Task directions ▸ Could you retype exactly the lines running from the line with "doniczka/czerwony 231,64,276,124 ->" to the end of the data, both included, and nothing else?

Dataset content ▸
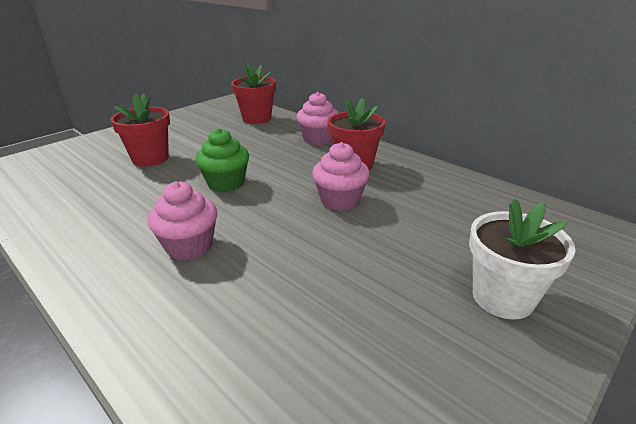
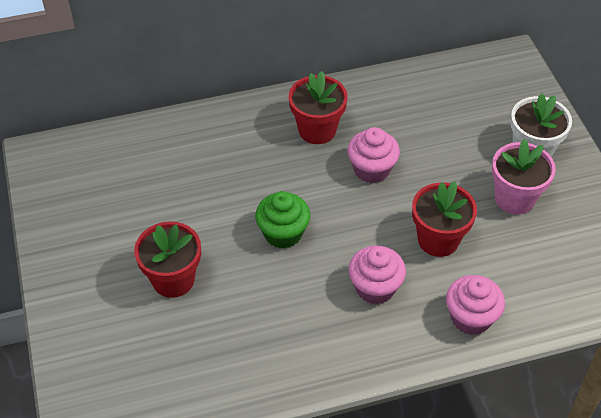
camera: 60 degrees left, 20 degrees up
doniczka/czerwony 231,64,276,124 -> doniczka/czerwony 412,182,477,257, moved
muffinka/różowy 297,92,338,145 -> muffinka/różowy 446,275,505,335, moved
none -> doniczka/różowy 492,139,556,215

Finished exercise ▸
doniczka/czerwony 231,64,276,124 -> doniczka/czerwony 412,182,477,257, moved
muffinka/różowy 297,92,338,145 -> muffinka/różowy 446,275,505,335, moved
none -> doniczka/różowy 492,139,556,215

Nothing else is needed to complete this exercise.